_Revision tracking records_
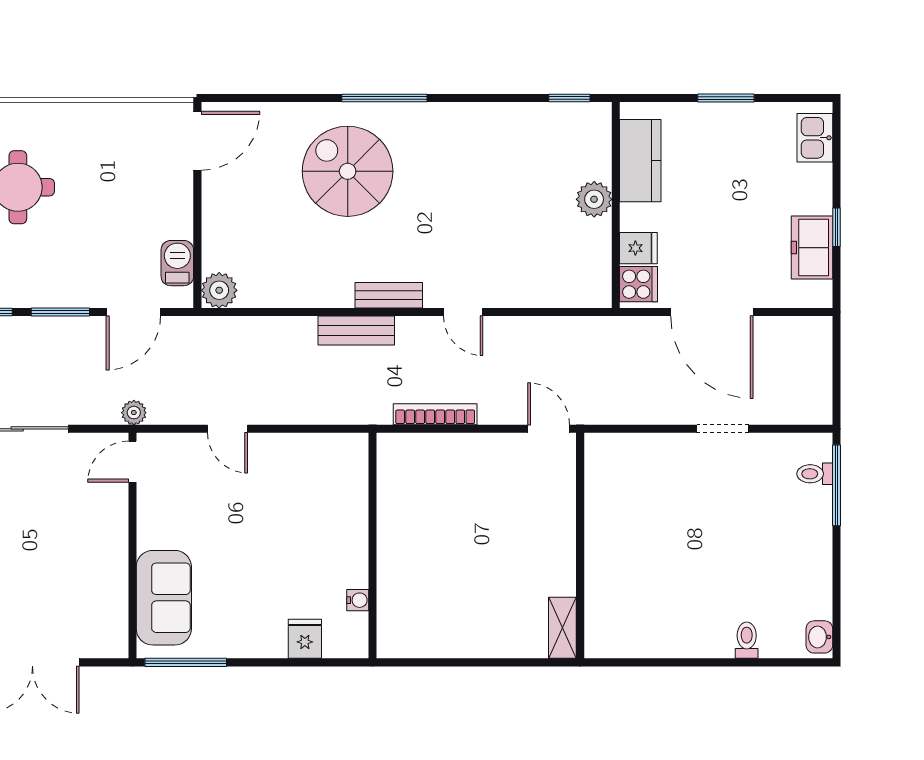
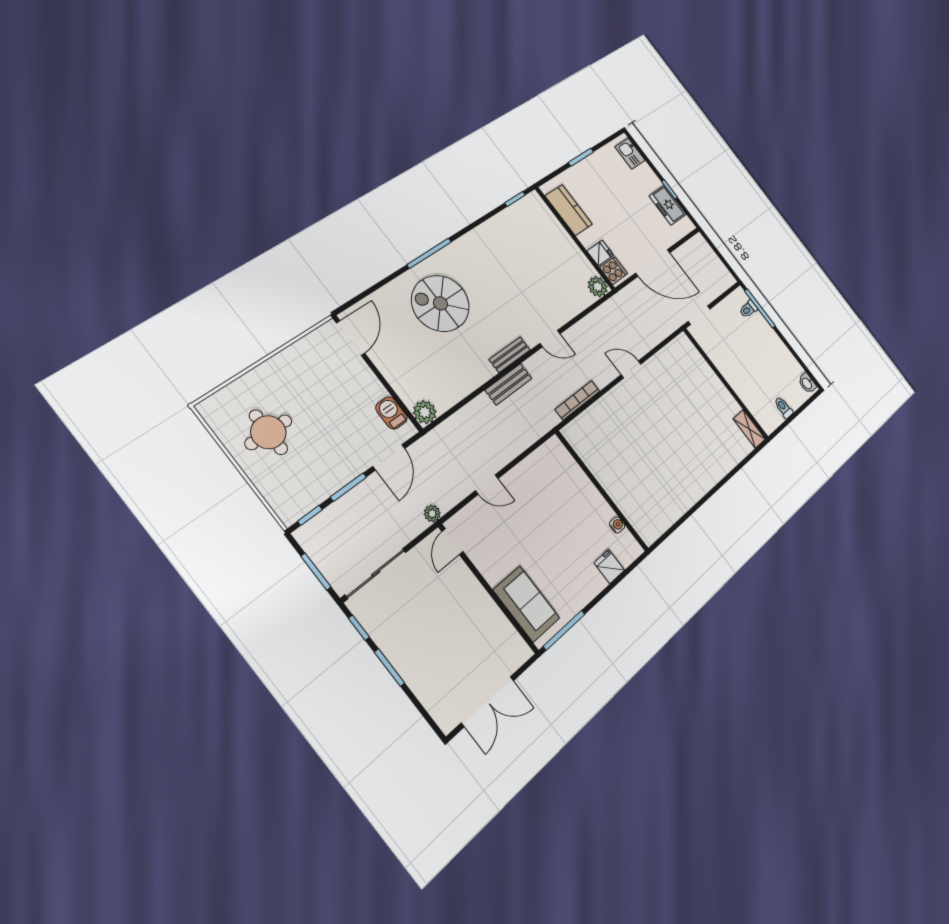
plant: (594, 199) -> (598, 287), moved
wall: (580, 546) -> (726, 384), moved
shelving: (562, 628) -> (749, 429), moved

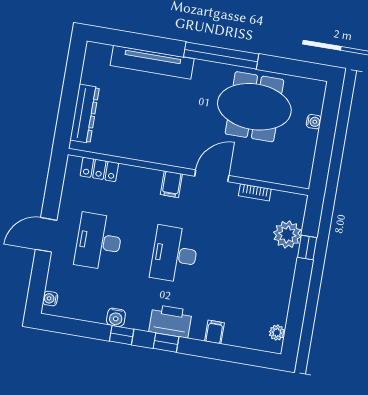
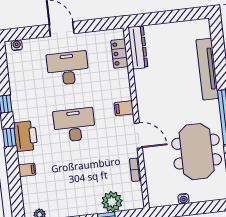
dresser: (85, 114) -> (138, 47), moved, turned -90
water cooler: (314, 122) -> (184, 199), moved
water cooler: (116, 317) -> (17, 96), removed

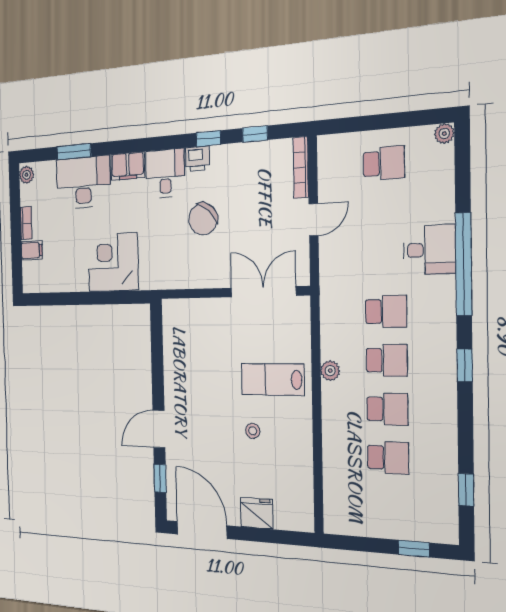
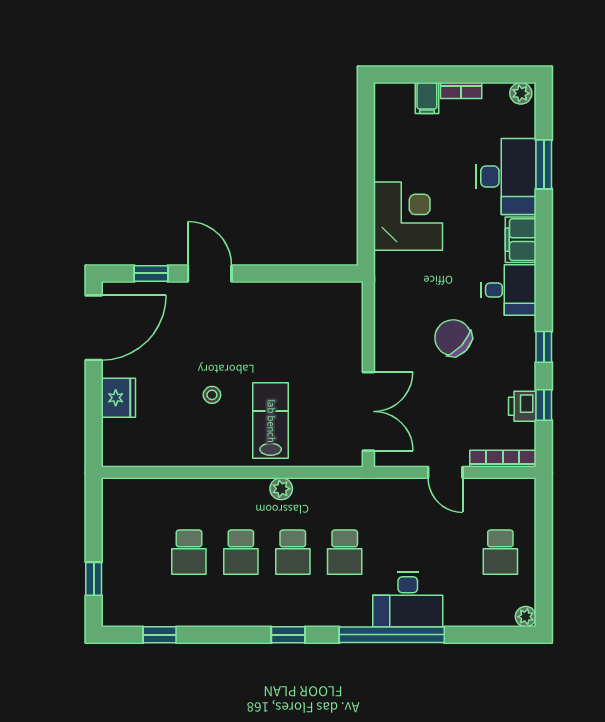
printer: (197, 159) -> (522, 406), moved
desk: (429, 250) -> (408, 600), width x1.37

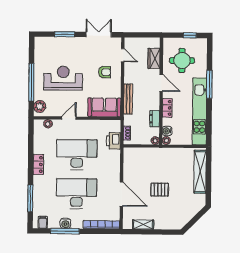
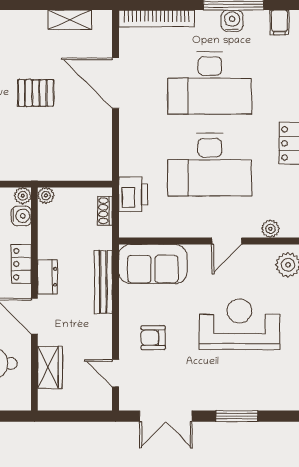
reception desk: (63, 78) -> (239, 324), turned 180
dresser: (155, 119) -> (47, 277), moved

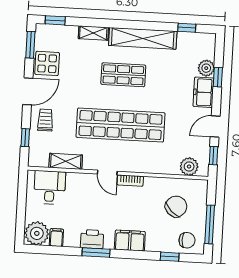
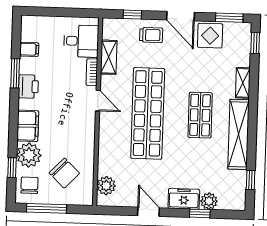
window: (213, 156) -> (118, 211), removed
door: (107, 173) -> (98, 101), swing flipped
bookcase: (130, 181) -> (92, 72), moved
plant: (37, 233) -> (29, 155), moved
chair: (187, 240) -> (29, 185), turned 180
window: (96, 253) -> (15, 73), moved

_The task_
Which lines run from the one holding "printer: (197, 159) -> (522, 406), moved" through the end of the records? Reproduce them word for word, both ends included, with no pictures.

_The answer_
printer: (197, 159) -> (522, 406), moved
desk: (429, 250) -> (408, 600), width x1.37

reception desk: (63, 78) -> (239, 324), turned 180
dresser: (155, 119) -> (47, 277), moved

window: (213, 156) -> (118, 211), removed
door: (107, 173) -> (98, 101), swing flipped
bookcase: (130, 181) -> (92, 72), moved
plant: (37, 233) -> (29, 155), moved
chair: (187, 240) -> (29, 185), turned 180
window: (96, 253) -> (15, 73), moved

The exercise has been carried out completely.